▶ REQUIREMENT: Lines from the beginning of the data below through the one containing "U18: NAND (in" are to be printed exactly as they appear.

[Change detection outputs]
************

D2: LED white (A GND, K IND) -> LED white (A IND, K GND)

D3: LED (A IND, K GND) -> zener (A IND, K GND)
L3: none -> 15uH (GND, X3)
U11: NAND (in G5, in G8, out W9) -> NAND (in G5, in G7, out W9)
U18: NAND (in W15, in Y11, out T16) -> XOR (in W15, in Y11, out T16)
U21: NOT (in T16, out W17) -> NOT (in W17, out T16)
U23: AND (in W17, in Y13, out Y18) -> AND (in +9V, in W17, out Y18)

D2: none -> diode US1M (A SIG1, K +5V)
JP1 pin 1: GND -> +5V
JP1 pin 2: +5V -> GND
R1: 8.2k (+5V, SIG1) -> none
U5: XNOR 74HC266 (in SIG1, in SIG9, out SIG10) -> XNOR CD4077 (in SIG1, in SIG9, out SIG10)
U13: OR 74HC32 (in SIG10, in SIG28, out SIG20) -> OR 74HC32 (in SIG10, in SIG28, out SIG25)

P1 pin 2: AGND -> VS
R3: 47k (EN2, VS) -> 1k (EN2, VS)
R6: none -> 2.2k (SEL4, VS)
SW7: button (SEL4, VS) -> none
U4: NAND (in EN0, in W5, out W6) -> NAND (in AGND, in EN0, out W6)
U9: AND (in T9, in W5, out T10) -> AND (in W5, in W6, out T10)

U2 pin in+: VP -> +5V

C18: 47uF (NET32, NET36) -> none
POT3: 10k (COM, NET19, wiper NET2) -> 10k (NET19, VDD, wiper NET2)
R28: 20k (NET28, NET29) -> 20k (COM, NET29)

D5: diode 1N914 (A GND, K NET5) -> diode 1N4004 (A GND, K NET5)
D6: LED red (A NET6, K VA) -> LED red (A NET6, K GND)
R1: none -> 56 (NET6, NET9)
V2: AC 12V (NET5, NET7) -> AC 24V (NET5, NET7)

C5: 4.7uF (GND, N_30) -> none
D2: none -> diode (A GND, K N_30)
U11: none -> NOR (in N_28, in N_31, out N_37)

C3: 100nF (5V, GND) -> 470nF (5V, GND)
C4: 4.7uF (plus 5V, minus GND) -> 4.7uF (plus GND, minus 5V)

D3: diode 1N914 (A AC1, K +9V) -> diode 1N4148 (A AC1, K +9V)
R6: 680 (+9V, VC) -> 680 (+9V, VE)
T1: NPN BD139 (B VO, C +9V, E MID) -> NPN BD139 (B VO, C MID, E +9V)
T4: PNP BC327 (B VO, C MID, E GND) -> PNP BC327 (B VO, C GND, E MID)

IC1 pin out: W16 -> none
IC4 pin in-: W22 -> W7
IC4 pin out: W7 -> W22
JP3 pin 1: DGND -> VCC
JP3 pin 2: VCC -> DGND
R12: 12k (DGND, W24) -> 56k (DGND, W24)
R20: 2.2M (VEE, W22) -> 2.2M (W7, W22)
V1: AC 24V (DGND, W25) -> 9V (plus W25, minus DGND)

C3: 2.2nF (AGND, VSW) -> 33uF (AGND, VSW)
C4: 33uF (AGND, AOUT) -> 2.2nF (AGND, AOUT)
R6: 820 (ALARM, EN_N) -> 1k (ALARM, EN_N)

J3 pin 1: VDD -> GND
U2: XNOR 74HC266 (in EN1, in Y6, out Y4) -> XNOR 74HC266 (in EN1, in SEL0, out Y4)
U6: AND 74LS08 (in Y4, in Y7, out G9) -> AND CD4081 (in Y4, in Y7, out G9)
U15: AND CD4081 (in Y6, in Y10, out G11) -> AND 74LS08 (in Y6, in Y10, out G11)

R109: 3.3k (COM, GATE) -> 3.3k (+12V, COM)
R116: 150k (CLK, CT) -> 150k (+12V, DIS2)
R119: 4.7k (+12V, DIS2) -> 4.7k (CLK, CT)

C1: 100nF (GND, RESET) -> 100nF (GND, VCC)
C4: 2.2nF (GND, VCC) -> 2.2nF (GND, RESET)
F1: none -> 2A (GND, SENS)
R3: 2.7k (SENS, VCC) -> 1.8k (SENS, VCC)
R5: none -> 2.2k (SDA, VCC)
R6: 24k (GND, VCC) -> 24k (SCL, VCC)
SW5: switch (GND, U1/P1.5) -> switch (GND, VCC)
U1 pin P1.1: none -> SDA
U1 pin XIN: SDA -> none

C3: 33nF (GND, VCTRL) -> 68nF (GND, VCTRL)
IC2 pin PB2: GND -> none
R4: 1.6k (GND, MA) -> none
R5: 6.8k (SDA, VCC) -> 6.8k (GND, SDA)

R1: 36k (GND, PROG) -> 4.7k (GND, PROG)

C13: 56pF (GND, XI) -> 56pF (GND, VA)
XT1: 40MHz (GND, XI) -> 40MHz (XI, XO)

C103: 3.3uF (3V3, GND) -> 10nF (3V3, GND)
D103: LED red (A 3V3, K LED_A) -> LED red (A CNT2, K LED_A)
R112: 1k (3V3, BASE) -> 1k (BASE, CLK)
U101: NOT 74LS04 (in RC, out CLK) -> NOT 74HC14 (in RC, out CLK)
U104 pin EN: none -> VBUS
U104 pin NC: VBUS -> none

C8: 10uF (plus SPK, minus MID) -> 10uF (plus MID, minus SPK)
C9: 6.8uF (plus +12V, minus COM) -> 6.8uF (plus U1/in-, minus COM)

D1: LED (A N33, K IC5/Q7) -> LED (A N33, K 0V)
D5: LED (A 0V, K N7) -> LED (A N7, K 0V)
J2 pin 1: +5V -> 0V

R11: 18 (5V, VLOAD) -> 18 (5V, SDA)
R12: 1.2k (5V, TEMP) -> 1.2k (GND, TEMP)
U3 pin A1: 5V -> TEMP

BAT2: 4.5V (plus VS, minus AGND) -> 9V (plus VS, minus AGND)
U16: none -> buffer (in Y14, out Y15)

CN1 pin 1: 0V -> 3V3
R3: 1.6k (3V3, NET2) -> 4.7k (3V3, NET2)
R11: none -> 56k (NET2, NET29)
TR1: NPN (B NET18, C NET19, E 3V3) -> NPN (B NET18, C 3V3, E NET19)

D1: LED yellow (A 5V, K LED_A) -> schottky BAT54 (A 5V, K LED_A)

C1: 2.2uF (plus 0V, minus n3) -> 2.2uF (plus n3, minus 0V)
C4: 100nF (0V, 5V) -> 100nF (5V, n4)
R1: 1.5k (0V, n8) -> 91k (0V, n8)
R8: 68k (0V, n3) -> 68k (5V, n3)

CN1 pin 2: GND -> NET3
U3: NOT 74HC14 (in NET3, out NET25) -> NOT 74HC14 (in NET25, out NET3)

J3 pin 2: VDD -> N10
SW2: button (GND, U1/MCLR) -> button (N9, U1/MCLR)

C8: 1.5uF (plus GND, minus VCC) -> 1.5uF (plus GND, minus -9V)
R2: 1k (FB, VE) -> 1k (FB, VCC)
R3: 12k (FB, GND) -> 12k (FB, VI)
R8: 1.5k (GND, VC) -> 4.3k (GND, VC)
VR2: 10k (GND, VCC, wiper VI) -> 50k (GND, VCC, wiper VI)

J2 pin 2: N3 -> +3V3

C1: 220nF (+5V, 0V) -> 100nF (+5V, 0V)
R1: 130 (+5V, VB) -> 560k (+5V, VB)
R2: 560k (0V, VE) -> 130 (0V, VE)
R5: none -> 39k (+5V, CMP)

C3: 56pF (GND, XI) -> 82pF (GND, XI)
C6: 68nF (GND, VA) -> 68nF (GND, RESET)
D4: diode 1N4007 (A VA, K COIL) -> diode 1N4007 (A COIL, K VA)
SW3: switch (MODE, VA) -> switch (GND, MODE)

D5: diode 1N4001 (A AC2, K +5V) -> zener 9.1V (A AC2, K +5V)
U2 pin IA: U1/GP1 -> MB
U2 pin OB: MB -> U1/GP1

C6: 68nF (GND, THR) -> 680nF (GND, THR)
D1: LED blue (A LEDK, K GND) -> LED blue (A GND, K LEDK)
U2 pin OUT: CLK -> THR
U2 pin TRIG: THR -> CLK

************

▶ SOLUTION FOR THIS EXERCISE:
D2: LED white (A GND, K IND) -> LED white (A IND, K GND)

D3: LED (A IND, K GND) -> zener (A IND, K GND)
L3: none -> 15uH (GND, X3)
U11: NAND (in G5, in G8, out W9) -> NAND (in G5, in G7, out W9)
U18: NAND (in W15, in Y11, out T16) -> XOR (in W15, in Y11, out T16)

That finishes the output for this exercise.